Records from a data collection
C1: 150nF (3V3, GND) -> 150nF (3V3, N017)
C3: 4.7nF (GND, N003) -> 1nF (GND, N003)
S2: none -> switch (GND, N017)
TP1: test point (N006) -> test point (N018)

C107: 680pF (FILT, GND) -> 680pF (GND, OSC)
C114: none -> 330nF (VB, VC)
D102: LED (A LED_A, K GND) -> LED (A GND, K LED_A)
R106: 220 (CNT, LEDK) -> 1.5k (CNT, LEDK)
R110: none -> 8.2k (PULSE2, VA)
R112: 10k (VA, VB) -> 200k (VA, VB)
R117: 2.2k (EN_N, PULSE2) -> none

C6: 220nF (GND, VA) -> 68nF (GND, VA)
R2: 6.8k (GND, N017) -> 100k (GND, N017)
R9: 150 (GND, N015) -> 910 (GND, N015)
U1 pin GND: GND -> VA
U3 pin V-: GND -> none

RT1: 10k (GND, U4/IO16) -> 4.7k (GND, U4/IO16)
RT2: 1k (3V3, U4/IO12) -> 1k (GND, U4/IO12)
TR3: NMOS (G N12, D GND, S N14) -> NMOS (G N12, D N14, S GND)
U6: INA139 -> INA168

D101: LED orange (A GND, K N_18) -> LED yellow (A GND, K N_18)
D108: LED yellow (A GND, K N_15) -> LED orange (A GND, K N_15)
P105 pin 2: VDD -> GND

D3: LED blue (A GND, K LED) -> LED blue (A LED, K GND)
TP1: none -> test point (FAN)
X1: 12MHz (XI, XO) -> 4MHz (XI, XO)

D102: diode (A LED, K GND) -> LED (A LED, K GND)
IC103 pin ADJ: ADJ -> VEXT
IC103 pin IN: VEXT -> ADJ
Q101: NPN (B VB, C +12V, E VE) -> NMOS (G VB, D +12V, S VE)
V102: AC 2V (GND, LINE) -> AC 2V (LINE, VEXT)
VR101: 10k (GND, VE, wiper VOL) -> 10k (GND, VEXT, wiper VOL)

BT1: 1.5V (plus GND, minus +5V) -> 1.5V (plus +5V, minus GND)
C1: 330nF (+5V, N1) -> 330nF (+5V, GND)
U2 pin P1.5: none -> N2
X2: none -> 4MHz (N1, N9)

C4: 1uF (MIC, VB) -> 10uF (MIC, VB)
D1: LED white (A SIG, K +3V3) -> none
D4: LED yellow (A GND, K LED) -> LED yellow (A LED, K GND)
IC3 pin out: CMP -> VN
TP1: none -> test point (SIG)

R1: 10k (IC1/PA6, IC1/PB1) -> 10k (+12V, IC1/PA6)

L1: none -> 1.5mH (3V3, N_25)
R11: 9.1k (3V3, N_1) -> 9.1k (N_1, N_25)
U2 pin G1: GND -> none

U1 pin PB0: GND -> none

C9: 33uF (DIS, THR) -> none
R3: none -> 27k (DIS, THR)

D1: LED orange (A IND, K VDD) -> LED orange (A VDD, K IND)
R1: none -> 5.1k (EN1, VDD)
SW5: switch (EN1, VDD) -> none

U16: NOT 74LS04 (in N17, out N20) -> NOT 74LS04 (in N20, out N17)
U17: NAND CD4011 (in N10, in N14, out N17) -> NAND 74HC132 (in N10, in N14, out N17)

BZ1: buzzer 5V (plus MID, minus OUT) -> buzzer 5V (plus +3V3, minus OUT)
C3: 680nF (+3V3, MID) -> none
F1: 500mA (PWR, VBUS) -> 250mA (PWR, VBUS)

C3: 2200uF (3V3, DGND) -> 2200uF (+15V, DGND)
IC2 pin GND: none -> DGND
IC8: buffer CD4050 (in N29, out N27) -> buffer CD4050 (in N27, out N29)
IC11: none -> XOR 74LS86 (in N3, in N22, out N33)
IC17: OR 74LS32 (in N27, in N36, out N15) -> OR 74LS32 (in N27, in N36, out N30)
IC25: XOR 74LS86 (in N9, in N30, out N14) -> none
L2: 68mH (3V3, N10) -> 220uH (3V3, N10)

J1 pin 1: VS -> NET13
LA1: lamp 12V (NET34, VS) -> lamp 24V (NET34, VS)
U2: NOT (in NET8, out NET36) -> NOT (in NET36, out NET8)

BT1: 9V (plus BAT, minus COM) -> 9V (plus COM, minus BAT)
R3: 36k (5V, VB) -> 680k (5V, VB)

* **EXERCISE DESCRIPTION**
Where the word "orange" occurs in a line of the records, copy that line.

* **THE ANSWER**
D101: LED orange (A GND, K N_18) -> LED yellow (A GND, K N_18)
D108: LED yellow (A GND, K N_15) -> LED orange (A GND, K N_15)
D1: LED orange (A IND, K VDD) -> LED orange (A VDD, K IND)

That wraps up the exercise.